YOUR OBJECTIVE - Please restate the records below word for word, leaving out every picture.

LISTED ENTRIES -
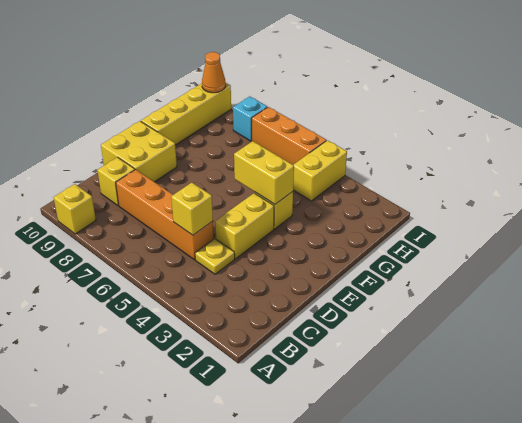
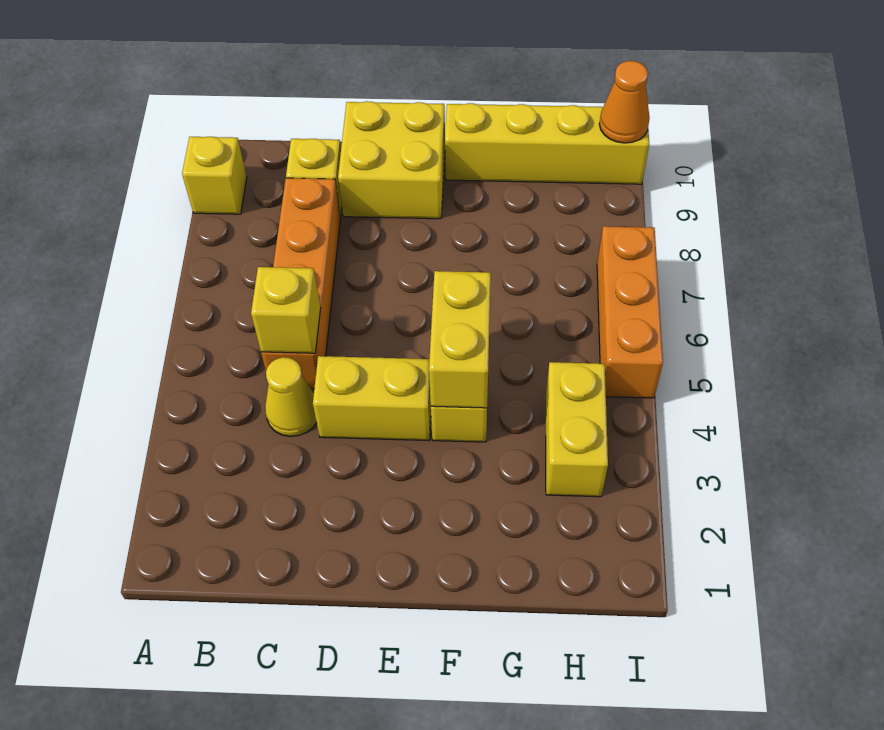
yellow 1x1 plate [195,239,235,274] -> yellow 1x1 cone [265,357,317,437]
yellow 1x2 brick [293,140,347,201] -> yellow 1x2 brick turned to [546,362,608,497]
cyan 1x1 brick [233,96,267,141] -> none

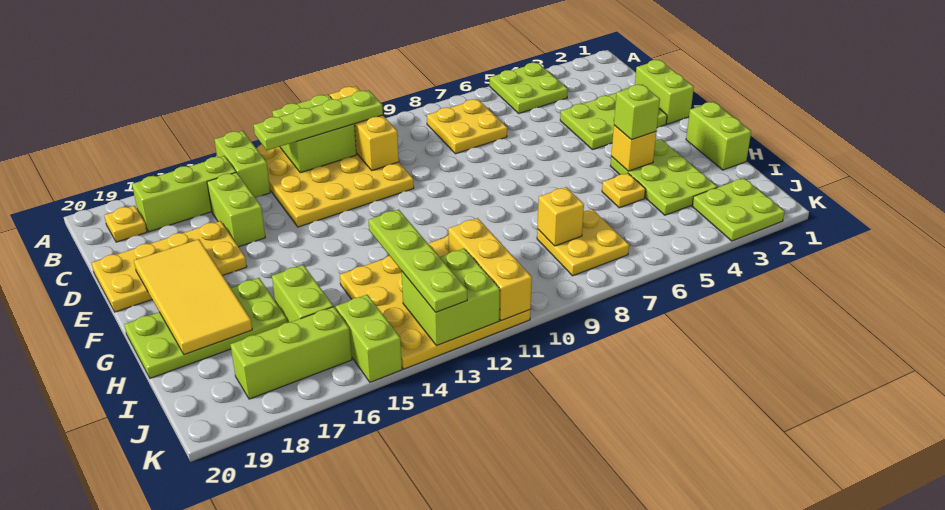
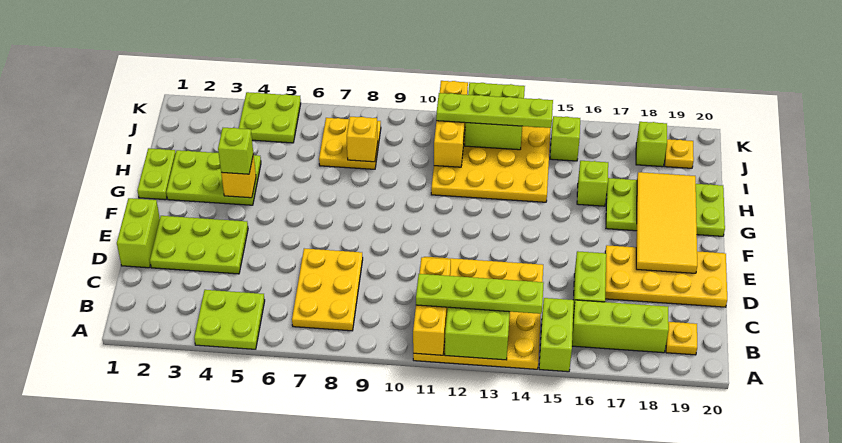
yellow 2x2 plate [427,99,507,154] -> yellow 2x3 plate [292,248,363,331]
lime 1x2 brick [686,102,751,170] -> lime 1x2 plate [137,148,176,200]
lime 2x3 plate [610,139,717,215] -> lime 2x3 plate turned to [166,150,261,205]
yellow 1x1 plate [602,173,646,208] -> yellow 1x1 plate moved to [665,139,694,168]
lime 1x4 plate [369,209,467,312] -> lime 1x4 plate turned to [436,93,553,128]
lime 1x2 brick [272,265,333,323] -> lime 1x1 brick [577,161,608,206]
lime 2x2 plate [692,178,785,241] -> lime 2x2 plate moved to [239,92,301,143]
lime 1x2 brick [336,295,402,382] -> lime 1x1 brick [550,116,580,161]
lime 1x3 brick [230,307,352,399] -> lime 1x1 brick [636,122,667,167]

EXERCISE RESULT -
yellow 1x1 plate [195,239,235,274] -> yellow 1x1 cone [265,357,317,437]
yellow 1x2 brick [293,140,347,201] -> yellow 1x2 brick turned to [546,362,608,497]
cyan 1x1 brick [233,96,267,141] -> none

yellow 2x2 plate [427,99,507,154] -> yellow 2x3 plate [292,248,363,331]
lime 1x2 brick [686,102,751,170] -> lime 1x2 plate [137,148,176,200]
lime 2x3 plate [610,139,717,215] -> lime 2x3 plate turned to [166,150,261,205]
yellow 1x1 plate [602,173,646,208] -> yellow 1x1 plate moved to [665,139,694,168]
lime 1x4 plate [369,209,467,312] -> lime 1x4 plate turned to [436,93,553,128]
lime 1x2 brick [272,265,333,323] -> lime 1x1 brick [577,161,608,206]
lime 2x2 plate [692,178,785,241] -> lime 2x2 plate moved to [239,92,301,143]
lime 1x2 brick [336,295,402,382] -> lime 1x1 brick [550,116,580,161]
lime 1x3 brick [230,307,352,399] -> lime 1x1 brick [636,122,667,167]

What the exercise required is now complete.